Exercise details
Nothing but a number should be given: how many lines in the listing contain the word "camera".

Records supplied
--------------------

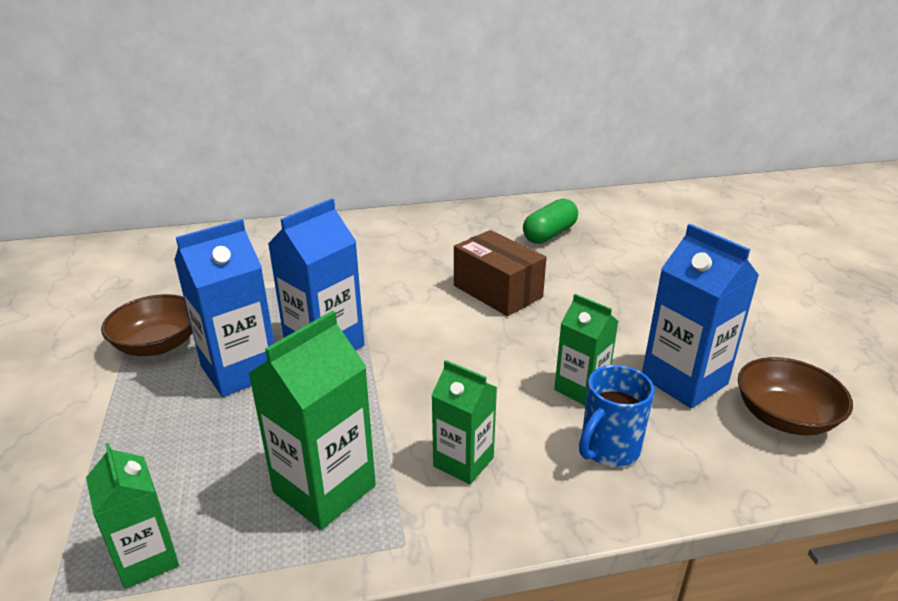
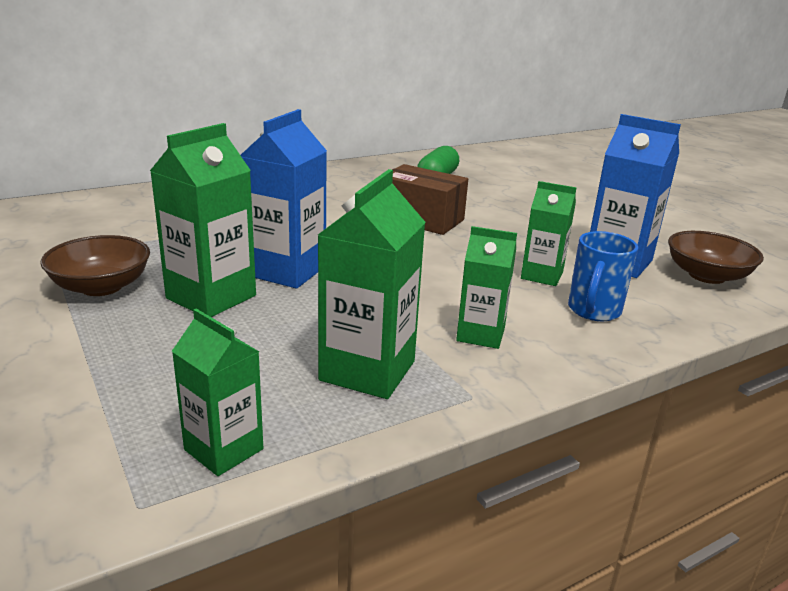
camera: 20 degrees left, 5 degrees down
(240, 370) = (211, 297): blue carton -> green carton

--------------------

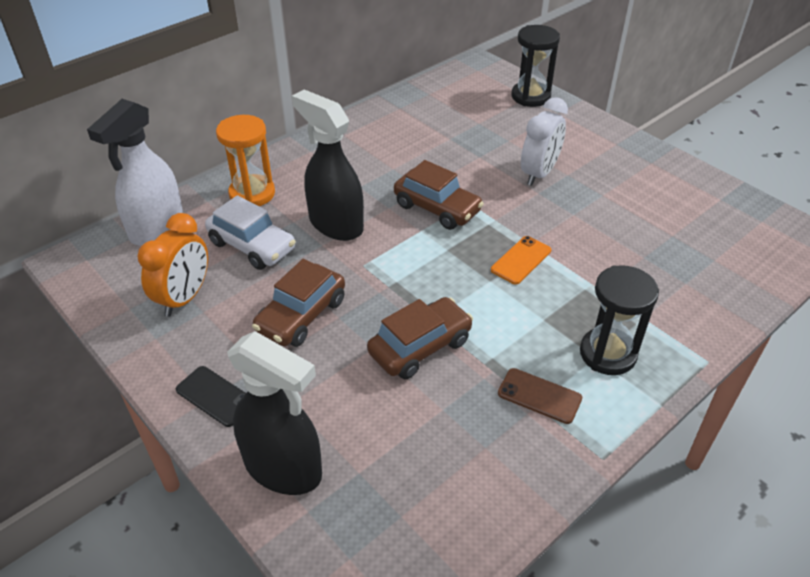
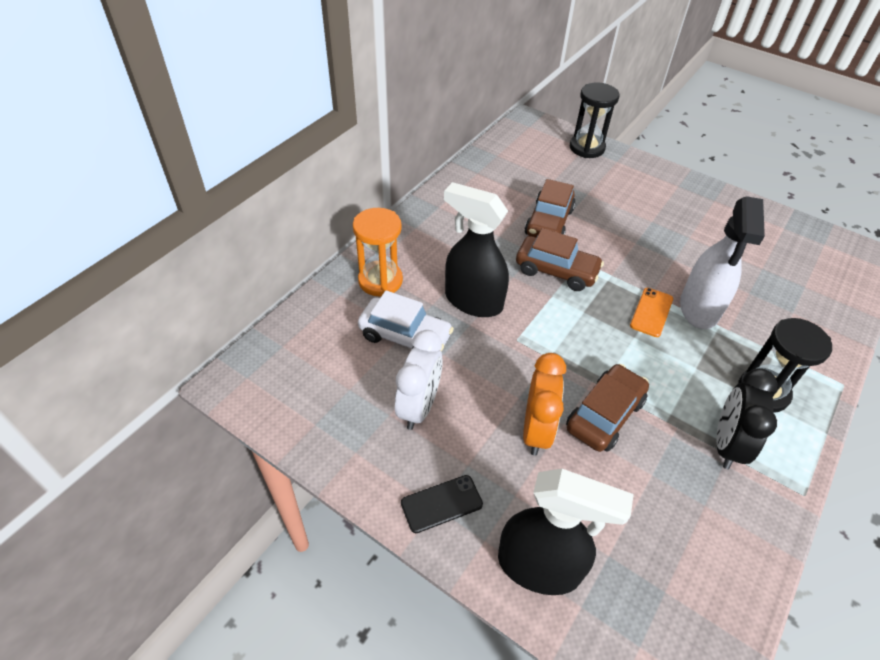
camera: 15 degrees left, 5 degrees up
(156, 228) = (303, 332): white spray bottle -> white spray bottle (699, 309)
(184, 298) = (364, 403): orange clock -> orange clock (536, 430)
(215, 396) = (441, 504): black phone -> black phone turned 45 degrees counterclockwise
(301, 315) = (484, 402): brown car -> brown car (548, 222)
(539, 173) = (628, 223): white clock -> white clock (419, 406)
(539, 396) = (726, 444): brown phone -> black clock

--------------------

Answer below
2